Up to and including the line containing "yellow robot: 1 -> 2", retype each line of the listing below exactly, beginning with the first.
[Start of Attachment]
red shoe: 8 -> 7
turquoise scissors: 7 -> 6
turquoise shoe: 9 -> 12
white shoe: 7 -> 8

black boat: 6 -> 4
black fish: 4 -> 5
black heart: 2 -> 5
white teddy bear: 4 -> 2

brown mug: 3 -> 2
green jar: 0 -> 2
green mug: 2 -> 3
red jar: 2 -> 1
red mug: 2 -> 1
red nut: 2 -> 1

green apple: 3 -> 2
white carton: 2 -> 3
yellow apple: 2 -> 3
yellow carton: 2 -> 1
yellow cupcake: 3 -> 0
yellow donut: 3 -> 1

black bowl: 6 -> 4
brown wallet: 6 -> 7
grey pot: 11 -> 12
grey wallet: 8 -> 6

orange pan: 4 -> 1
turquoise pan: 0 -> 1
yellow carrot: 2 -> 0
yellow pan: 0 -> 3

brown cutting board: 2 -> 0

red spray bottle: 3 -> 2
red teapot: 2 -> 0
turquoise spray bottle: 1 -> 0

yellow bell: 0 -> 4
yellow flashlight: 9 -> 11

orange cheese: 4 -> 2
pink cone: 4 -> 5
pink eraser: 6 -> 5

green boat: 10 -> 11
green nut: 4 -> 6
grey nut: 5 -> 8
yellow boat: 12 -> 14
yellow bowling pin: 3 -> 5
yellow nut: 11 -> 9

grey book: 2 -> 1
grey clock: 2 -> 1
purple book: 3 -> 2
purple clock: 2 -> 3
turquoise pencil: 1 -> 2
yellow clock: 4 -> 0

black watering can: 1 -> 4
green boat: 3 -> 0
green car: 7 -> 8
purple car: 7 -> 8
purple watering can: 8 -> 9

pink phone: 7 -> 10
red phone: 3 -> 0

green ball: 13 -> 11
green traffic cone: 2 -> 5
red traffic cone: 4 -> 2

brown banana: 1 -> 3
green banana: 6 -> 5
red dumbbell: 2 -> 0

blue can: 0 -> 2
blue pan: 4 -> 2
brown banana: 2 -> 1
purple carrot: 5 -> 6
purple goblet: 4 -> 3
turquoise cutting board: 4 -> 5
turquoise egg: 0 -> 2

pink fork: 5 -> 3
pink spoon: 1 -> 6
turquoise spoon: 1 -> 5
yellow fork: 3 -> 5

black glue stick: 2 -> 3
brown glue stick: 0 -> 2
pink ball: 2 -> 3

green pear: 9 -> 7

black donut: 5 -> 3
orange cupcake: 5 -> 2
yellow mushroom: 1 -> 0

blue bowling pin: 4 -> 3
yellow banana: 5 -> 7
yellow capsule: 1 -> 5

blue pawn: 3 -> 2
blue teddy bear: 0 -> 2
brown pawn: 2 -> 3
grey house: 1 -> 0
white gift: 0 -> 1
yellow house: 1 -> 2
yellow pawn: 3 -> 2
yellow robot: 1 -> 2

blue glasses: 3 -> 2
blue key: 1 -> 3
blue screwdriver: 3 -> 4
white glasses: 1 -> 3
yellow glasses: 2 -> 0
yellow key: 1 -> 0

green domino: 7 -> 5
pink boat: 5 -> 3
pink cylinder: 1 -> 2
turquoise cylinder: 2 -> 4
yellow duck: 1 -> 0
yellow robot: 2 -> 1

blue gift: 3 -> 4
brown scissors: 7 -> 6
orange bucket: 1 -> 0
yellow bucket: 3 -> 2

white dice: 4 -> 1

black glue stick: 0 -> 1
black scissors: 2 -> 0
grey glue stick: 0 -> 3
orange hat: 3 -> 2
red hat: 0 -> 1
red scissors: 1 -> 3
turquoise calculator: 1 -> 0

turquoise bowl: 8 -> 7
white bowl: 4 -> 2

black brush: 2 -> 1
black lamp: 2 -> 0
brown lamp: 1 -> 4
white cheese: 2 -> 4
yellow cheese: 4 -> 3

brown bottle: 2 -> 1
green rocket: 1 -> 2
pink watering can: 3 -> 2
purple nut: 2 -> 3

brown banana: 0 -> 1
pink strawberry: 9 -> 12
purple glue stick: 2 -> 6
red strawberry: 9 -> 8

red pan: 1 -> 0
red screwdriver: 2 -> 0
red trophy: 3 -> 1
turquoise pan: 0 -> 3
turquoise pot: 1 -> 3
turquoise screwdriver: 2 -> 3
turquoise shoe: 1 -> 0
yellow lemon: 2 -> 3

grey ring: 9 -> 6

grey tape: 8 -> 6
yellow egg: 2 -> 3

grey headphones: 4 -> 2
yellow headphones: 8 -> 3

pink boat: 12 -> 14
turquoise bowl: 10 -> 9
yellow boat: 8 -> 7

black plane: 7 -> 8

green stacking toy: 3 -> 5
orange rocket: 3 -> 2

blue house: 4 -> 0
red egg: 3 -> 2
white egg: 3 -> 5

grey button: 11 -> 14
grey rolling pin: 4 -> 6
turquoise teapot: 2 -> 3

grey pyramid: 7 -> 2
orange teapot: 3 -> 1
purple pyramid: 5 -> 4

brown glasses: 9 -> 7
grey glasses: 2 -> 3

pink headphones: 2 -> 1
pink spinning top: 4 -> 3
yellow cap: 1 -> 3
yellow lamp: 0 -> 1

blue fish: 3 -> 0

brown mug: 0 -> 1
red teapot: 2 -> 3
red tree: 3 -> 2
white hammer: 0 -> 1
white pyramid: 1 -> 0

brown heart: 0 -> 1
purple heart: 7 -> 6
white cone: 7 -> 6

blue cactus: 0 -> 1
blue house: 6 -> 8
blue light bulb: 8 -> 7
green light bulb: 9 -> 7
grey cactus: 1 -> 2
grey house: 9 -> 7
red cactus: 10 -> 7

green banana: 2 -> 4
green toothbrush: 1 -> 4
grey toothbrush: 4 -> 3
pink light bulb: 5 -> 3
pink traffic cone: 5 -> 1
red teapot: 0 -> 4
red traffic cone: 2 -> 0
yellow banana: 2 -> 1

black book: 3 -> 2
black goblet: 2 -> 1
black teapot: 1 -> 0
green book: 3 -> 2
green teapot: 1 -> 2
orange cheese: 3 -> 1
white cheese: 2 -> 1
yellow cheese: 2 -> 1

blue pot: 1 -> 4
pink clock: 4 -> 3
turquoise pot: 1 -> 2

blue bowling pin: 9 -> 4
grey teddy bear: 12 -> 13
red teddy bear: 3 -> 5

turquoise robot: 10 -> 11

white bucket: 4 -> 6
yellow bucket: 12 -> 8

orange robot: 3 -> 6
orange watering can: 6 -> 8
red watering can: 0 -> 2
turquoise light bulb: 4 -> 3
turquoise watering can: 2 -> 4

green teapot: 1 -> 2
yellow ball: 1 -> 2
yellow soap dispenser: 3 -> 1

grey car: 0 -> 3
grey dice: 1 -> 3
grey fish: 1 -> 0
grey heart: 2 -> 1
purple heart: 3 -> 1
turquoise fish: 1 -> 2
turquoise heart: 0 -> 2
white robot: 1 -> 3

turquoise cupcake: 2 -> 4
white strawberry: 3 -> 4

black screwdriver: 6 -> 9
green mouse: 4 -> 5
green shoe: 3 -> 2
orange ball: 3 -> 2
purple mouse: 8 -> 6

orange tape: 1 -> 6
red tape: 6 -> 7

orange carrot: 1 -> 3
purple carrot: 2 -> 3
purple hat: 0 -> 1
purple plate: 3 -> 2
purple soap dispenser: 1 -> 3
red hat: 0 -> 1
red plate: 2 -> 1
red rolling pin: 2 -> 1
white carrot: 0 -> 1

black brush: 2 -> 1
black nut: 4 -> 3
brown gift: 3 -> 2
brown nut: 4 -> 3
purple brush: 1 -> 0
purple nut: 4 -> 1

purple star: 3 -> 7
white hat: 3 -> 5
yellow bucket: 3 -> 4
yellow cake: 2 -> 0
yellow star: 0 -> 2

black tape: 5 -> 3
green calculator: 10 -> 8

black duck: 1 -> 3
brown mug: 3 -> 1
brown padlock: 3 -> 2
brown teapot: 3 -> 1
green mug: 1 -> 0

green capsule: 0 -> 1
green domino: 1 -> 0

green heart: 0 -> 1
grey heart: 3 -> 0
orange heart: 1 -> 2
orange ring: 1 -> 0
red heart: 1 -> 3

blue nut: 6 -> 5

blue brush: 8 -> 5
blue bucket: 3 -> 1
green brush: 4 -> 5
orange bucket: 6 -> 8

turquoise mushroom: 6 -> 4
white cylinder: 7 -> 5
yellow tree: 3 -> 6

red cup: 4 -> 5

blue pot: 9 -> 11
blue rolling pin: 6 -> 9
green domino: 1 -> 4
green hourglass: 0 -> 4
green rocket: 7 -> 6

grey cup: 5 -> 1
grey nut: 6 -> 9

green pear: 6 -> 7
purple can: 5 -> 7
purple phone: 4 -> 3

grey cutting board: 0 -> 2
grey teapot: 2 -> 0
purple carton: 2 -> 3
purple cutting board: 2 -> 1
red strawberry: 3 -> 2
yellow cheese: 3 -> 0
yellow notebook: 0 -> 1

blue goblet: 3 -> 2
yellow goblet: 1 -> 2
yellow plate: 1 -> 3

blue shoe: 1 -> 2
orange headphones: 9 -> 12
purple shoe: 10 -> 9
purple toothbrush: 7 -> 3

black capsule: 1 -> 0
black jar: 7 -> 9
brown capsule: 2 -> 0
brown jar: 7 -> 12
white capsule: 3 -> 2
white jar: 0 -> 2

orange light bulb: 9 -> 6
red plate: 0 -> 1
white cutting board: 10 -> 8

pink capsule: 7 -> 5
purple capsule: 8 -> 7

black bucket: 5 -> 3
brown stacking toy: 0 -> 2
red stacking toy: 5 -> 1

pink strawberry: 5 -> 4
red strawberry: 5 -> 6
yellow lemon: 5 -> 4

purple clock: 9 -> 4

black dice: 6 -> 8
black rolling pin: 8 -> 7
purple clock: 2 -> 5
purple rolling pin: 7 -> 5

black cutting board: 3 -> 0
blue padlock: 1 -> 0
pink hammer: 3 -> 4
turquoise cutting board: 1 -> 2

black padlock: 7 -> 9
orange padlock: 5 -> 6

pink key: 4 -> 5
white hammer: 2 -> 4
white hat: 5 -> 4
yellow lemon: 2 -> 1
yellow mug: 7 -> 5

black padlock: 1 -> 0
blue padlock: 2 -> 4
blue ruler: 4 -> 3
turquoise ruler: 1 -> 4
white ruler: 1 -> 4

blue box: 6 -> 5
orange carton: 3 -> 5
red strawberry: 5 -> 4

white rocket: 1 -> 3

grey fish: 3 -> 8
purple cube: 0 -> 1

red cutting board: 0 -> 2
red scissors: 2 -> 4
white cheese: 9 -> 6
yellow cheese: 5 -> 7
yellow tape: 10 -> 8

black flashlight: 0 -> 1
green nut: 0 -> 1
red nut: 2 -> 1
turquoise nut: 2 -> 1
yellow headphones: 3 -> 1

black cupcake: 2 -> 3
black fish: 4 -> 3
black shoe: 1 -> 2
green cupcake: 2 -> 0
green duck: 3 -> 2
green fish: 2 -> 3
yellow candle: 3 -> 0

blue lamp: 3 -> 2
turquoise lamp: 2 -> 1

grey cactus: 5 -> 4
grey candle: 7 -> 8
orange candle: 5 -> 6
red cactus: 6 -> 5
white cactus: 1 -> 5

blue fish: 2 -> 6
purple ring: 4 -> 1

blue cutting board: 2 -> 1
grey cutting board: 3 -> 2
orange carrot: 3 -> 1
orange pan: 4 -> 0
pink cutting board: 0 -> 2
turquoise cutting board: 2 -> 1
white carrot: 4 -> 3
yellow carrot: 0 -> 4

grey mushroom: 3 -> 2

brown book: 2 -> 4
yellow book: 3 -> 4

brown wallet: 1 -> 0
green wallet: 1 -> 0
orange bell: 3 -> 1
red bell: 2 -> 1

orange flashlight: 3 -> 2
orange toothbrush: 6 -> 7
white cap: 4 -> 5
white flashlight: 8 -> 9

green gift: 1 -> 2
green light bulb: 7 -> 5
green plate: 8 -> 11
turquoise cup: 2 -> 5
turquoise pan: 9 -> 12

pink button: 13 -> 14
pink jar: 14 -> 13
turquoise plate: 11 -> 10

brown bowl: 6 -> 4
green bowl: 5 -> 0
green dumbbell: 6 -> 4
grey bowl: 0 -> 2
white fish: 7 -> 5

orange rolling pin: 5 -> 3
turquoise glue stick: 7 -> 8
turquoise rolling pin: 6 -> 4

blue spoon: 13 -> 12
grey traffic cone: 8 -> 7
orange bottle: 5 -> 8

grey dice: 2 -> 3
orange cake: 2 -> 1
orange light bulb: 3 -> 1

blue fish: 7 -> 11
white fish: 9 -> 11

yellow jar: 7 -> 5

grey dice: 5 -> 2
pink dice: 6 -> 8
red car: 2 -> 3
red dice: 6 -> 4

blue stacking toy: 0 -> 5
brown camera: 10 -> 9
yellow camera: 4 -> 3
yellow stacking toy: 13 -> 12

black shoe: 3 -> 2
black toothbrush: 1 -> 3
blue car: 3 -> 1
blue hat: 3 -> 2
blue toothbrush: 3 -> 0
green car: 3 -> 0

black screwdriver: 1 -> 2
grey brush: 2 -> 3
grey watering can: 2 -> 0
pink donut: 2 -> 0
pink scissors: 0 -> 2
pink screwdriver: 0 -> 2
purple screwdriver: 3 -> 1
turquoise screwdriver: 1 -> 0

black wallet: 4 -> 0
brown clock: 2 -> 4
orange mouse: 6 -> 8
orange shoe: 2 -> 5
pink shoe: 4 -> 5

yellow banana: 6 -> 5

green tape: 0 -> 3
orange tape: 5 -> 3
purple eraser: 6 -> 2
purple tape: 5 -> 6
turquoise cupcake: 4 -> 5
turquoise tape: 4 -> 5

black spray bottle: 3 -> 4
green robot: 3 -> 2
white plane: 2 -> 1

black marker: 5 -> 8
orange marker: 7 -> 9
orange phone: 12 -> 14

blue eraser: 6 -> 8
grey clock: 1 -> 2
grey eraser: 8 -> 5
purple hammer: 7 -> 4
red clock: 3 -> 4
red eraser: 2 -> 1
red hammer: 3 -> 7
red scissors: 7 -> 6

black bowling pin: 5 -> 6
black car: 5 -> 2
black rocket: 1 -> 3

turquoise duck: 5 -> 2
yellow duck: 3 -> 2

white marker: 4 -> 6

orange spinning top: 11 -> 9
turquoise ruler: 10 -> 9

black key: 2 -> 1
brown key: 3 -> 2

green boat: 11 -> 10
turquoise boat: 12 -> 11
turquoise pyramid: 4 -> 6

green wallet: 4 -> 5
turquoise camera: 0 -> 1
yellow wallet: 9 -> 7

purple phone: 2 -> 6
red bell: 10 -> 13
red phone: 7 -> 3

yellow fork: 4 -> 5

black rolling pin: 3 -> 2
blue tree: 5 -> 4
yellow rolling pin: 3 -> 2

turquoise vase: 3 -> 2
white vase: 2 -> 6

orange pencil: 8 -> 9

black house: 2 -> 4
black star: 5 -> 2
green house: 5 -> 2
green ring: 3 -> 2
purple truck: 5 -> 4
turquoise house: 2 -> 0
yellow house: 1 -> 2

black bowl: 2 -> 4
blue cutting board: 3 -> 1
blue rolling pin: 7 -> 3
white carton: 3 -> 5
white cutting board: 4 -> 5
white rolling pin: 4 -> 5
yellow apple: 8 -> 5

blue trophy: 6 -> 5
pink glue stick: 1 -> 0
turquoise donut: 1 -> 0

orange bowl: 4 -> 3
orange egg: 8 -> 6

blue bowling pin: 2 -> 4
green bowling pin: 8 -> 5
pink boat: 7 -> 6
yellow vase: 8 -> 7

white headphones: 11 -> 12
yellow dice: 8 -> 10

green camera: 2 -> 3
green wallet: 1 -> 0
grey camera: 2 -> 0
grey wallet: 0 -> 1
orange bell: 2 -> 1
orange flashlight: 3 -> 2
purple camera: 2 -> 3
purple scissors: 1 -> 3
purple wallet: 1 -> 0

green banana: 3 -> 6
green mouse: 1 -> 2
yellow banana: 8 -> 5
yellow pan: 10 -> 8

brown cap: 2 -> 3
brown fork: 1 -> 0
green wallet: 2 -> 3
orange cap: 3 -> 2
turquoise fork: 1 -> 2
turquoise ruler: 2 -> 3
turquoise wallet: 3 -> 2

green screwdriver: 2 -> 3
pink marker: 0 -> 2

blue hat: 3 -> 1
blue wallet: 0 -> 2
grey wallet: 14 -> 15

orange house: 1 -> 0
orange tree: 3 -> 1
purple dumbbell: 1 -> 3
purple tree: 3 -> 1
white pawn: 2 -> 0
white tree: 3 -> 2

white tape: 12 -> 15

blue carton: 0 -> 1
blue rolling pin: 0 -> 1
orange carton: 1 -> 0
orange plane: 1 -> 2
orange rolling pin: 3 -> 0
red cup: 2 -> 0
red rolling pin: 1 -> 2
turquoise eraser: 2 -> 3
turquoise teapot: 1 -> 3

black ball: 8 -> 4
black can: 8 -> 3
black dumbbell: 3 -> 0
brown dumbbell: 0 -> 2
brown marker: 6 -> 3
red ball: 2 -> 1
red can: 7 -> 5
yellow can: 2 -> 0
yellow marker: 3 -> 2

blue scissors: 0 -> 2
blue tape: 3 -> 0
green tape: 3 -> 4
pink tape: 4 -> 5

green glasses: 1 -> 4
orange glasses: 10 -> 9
[End of Attachment]
Solution for this task »
red shoe: 8 -> 7
turquoise scissors: 7 -> 6
turquoise shoe: 9 -> 12
white shoe: 7 -> 8

black boat: 6 -> 4
black fish: 4 -> 5
black heart: 2 -> 5
white teddy bear: 4 -> 2

brown mug: 3 -> 2
green jar: 0 -> 2
green mug: 2 -> 3
red jar: 2 -> 1
red mug: 2 -> 1
red nut: 2 -> 1

green apple: 3 -> 2
white carton: 2 -> 3
yellow apple: 2 -> 3
yellow carton: 2 -> 1
yellow cupcake: 3 -> 0
yellow donut: 3 -> 1

black bowl: 6 -> 4
brown wallet: 6 -> 7
grey pot: 11 -> 12
grey wallet: 8 -> 6

orange pan: 4 -> 1
turquoise pan: 0 -> 1
yellow carrot: 2 -> 0
yellow pan: 0 -> 3

brown cutting board: 2 -> 0

red spray bottle: 3 -> 2
red teapot: 2 -> 0
turquoise spray bottle: 1 -> 0

yellow bell: 0 -> 4
yellow flashlight: 9 -> 11

orange cheese: 4 -> 2
pink cone: 4 -> 5
pink eraser: 6 -> 5

green boat: 10 -> 11
green nut: 4 -> 6
grey nut: 5 -> 8
yellow boat: 12 -> 14
yellow bowling pin: 3 -> 5
yellow nut: 11 -> 9

grey book: 2 -> 1
grey clock: 2 -> 1
purple book: 3 -> 2
purple clock: 2 -> 3
turquoise pencil: 1 -> 2
yellow clock: 4 -> 0

black watering can: 1 -> 4
green boat: 3 -> 0
green car: 7 -> 8
purple car: 7 -> 8
purple watering can: 8 -> 9

pink phone: 7 -> 10
red phone: 3 -> 0

green ball: 13 -> 11
green traffic cone: 2 -> 5
red traffic cone: 4 -> 2

brown banana: 1 -> 3
green banana: 6 -> 5
red dumbbell: 2 -> 0

blue can: 0 -> 2
blue pan: 4 -> 2
brown banana: 2 -> 1
purple carrot: 5 -> 6
purple goblet: 4 -> 3
turquoise cutting board: 4 -> 5
turquoise egg: 0 -> 2

pink fork: 5 -> 3
pink spoon: 1 -> 6
turquoise spoon: 1 -> 5
yellow fork: 3 -> 5

black glue stick: 2 -> 3
brown glue stick: 0 -> 2
pink ball: 2 -> 3

green pear: 9 -> 7

black donut: 5 -> 3
orange cupcake: 5 -> 2
yellow mushroom: 1 -> 0

blue bowling pin: 4 -> 3
yellow banana: 5 -> 7
yellow capsule: 1 -> 5

blue pawn: 3 -> 2
blue teddy bear: 0 -> 2
brown pawn: 2 -> 3
grey house: 1 -> 0
white gift: 0 -> 1
yellow house: 1 -> 2
yellow pawn: 3 -> 2
yellow robot: 1 -> 2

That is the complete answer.